* **Work instruction**:
Apart from pictures, transcribe exactly each line from the one containing "pink plate E2" through the final line of the listing below.

* **Data shown**:
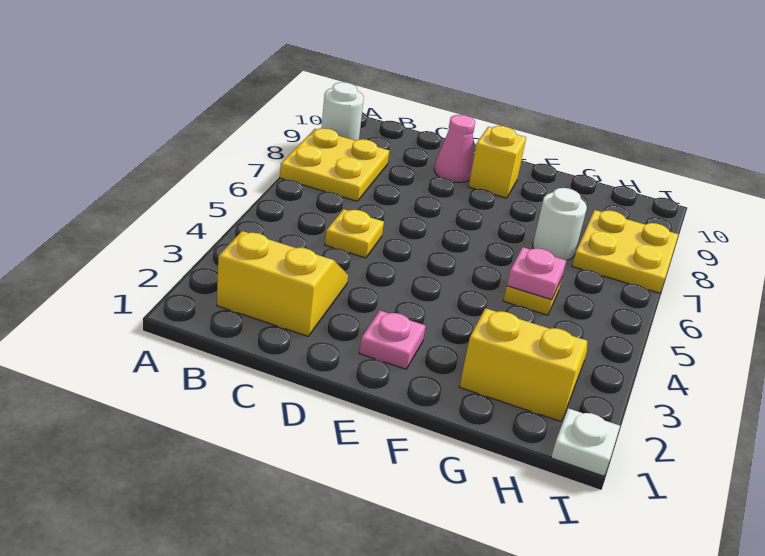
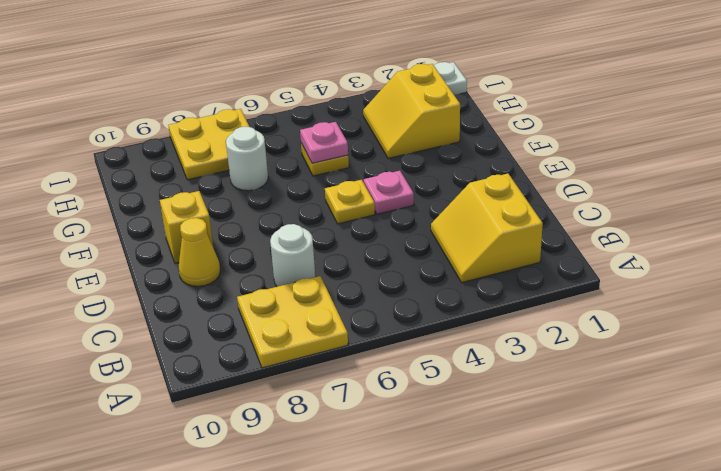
white round brick A9 level 1 -> white round brick C7 level 1
yellow plate C5 level 1 -> yellow plate E5 level 1
pink cone D9 level 1 -> yellow cone D9 level 1
pink plate E2 level 1 -> pink plate E4 level 1

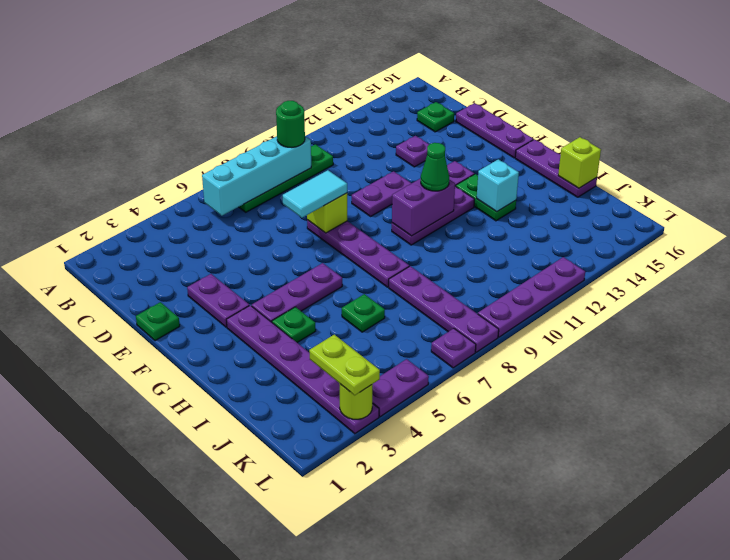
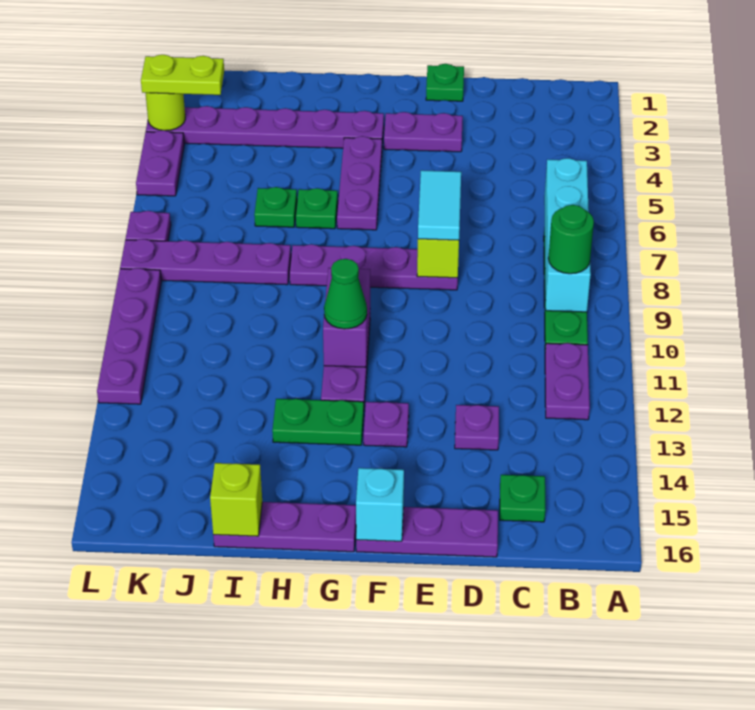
purple plate E10:E11 level 1 -> purple plate B11:B12 level 1
green plate H4 level 1 -> green plate H6 level 1
cyan brick H13 level 2 -> cyan brick F16 level 2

* **Exercise result**:
pink plate E2 level 1 -> pink plate E4 level 1

purple plate E10:E11 level 1 -> purple plate B11:B12 level 1
green plate H4 level 1 -> green plate H6 level 1
cyan brick H13 level 2 -> cyan brick F16 level 2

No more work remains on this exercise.